Work request: Among the lines of data below, reproduce only those from the one with "IC2 pin PA9: W21 -> W20" through the one with "POT3: 1k (GND, VA, wiper", exactly as they stand, both ends included.

Data extracted from a collection:
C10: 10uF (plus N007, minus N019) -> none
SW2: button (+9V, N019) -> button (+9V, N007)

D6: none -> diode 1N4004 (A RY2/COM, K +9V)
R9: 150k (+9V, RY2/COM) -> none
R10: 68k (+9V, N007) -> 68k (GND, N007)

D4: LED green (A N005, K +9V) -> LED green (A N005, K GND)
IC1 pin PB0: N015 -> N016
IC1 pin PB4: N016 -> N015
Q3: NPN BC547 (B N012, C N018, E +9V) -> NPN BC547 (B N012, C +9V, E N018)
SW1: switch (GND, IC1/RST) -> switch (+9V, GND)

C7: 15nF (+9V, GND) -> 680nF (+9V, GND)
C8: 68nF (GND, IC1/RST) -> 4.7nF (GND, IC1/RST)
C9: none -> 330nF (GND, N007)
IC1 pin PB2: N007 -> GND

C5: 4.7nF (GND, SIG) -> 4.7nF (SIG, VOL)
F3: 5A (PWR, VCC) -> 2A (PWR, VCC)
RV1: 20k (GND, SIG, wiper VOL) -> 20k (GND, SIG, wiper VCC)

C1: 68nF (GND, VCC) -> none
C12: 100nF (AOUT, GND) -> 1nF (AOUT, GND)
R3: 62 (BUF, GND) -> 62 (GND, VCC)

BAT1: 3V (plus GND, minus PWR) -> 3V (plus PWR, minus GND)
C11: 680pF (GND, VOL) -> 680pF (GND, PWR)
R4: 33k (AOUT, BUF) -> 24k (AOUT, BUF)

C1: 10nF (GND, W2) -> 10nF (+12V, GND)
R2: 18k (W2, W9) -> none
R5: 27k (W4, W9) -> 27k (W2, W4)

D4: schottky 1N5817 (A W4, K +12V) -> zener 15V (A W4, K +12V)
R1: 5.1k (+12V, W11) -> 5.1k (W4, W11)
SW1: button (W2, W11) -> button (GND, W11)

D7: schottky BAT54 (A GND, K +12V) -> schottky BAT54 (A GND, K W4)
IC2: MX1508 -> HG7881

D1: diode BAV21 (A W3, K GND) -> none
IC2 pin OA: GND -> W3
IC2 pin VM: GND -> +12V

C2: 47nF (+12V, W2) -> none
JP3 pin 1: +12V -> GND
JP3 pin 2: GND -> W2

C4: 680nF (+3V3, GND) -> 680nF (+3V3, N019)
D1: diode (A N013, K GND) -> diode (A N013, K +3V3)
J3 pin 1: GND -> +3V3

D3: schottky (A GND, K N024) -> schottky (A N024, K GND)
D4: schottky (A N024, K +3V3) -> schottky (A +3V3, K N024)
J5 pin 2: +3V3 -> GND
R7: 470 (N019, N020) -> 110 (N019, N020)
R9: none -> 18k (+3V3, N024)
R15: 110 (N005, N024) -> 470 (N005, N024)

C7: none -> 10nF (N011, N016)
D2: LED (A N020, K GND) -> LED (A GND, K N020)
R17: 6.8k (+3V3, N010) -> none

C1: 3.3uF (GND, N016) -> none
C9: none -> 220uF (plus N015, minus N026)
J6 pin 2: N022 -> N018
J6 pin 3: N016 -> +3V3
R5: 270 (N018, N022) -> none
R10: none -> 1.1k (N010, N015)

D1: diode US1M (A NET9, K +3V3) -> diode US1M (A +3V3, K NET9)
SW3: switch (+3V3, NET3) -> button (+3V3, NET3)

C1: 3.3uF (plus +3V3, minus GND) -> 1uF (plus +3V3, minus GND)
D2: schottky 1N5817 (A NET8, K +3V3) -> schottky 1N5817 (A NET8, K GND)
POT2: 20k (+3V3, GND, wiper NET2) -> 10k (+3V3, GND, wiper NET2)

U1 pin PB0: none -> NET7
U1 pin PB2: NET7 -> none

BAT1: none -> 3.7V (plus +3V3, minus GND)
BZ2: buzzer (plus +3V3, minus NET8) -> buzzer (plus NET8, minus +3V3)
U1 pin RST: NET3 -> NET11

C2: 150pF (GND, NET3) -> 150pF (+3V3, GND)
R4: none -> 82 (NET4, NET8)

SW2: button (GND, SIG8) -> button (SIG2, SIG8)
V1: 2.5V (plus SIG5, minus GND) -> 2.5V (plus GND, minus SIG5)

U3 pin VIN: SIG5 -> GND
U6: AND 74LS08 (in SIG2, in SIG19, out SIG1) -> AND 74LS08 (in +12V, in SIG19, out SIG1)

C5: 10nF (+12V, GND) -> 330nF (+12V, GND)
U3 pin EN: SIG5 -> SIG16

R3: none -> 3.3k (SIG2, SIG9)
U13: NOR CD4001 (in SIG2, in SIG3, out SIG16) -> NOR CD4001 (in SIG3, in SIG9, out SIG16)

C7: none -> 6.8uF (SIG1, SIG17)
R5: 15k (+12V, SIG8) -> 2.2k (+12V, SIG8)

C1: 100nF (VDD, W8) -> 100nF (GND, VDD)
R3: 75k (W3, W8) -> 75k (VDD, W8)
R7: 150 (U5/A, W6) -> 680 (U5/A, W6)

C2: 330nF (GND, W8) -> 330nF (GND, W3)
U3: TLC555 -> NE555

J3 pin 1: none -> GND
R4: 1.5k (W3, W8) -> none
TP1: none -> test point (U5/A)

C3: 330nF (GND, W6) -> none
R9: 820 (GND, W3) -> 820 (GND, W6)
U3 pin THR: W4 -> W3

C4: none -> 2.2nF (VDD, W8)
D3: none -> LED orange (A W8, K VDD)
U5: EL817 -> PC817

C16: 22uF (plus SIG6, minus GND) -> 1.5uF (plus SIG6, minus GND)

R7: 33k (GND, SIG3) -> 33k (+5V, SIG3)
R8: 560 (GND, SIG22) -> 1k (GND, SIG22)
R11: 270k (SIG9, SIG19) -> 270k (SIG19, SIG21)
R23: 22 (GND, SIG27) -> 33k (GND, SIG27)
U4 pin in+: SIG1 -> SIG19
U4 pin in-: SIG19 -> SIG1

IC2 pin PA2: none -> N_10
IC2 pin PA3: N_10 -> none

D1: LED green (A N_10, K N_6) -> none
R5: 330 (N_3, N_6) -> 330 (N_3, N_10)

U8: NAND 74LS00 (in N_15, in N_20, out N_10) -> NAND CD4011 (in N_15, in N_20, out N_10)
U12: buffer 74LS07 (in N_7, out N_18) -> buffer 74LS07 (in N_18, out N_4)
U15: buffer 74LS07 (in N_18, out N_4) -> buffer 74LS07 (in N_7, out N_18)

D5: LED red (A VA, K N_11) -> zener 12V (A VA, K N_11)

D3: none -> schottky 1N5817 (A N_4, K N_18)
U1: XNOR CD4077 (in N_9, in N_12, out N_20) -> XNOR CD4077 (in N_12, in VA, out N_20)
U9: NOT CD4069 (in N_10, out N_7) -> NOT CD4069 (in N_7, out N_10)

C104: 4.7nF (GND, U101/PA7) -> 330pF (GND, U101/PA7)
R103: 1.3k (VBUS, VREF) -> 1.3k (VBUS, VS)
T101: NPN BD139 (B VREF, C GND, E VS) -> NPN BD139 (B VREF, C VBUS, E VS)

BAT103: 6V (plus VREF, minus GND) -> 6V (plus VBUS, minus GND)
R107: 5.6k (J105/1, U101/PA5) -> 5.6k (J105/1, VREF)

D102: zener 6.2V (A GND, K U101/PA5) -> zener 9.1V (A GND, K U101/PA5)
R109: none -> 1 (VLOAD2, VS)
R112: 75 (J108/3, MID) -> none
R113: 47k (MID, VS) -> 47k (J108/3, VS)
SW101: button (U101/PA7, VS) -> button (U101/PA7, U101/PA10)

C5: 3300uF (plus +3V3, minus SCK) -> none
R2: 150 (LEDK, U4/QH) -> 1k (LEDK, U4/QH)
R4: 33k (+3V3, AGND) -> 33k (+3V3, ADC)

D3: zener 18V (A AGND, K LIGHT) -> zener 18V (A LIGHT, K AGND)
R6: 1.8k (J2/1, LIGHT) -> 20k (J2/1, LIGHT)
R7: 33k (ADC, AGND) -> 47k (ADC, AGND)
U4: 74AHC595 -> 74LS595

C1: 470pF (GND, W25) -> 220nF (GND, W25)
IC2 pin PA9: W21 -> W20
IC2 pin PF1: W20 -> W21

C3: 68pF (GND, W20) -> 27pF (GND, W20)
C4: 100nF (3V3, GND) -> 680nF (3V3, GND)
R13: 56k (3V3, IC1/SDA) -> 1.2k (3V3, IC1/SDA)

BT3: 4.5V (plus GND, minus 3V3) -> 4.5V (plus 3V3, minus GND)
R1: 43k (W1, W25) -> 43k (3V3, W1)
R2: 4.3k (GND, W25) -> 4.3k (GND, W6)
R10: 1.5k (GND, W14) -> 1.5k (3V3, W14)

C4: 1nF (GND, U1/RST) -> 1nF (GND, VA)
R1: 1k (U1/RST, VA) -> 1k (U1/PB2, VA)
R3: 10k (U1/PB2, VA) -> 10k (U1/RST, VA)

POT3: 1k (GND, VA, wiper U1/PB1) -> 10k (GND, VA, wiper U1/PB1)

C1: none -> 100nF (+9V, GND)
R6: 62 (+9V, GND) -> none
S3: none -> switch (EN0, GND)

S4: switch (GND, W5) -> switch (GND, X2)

Reply to the task:
IC2 pin PA9: W21 -> W20
IC2 pin PF1: W20 -> W21

C3: 68pF (GND, W20) -> 27pF (GND, W20)
C4: 100nF (3V3, GND) -> 680nF (3V3, GND)
R13: 56k (3V3, IC1/SDA) -> 1.2k (3V3, IC1/SDA)

BT3: 4.5V (plus GND, minus 3V3) -> 4.5V (plus 3V3, minus GND)
R1: 43k (W1, W25) -> 43k (3V3, W1)
R2: 4.3k (GND, W25) -> 4.3k (GND, W6)
R10: 1.5k (GND, W14) -> 1.5k (3V3, W14)

C4: 1nF (GND, U1/RST) -> 1nF (GND, VA)
R1: 1k (U1/RST, VA) -> 1k (U1/PB2, VA)
R3: 10k (U1/PB2, VA) -> 10k (U1/RST, VA)

POT3: 1k (GND, VA, wiper U1/PB1) -> 10k (GND, VA, wiper U1/PB1)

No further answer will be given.